#### [Data provided]

________________

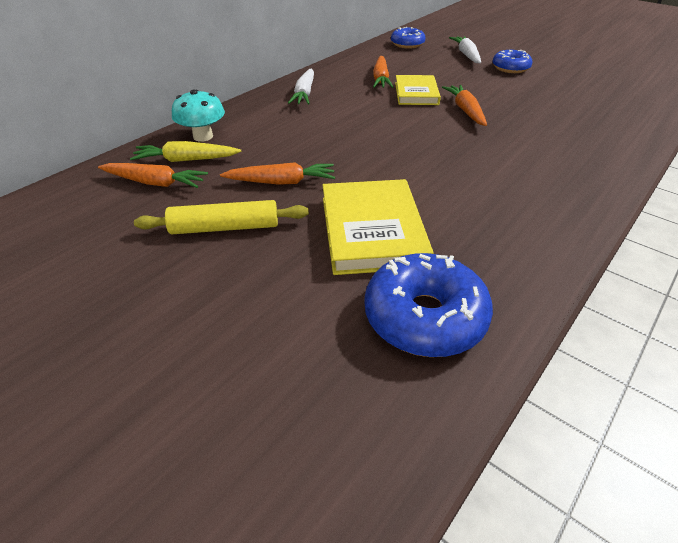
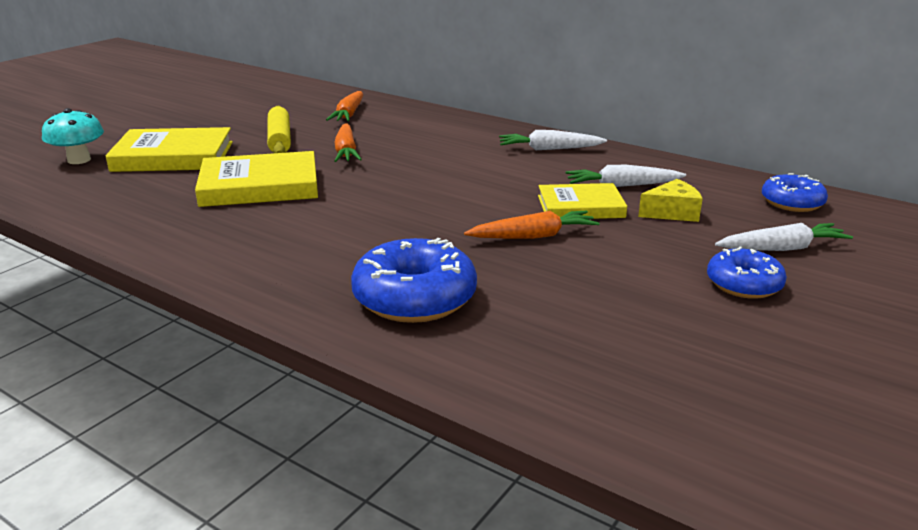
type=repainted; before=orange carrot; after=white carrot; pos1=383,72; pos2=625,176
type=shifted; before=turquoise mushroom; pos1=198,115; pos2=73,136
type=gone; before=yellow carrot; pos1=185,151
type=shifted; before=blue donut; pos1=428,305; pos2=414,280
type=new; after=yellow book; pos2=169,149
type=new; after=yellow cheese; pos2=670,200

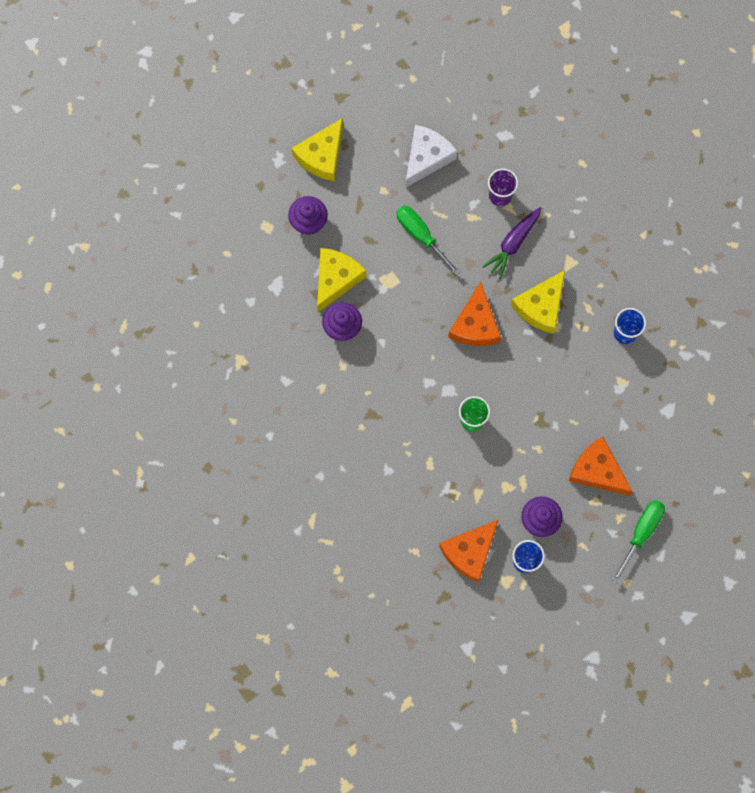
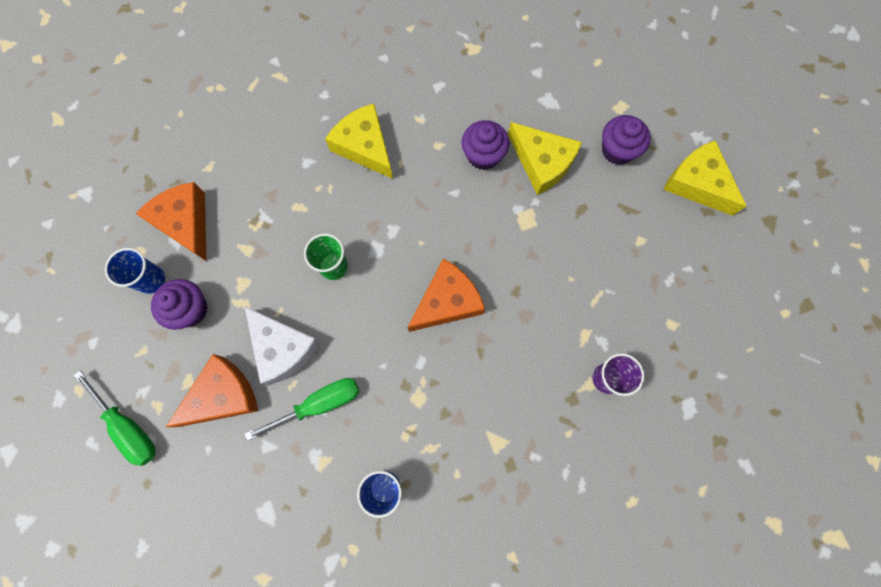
type=shifted; before=white cheese; pos1=431,156; pos2=282,345
type=shifted; before=green screwdriver; pos1=428,241; pos2=302,409
type=gone; before=purple carrot; pos1=512,243
type=shifted; before=yellow cheese; pos1=538,302; pos2=359,141
type=rotated; before=orange cheese; pos1=474,313; pos2=446,295; turn=120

________________

#### [What is needed]
What you write must match the listing exactly, from the line with "type=shifted; before=blue donut;" up to and including the line with "type=shifted; before=green screwdriver;". Pictures stay out.

#### [Written answer]
type=shifted; before=blue donut; pos1=428,305; pos2=414,280
type=new; after=yellow book; pos2=169,149
type=new; after=yellow cheese; pos2=670,200

type=shifted; before=white cheese; pos1=431,156; pos2=282,345
type=shifted; before=green screwdriver; pos1=428,241; pos2=302,409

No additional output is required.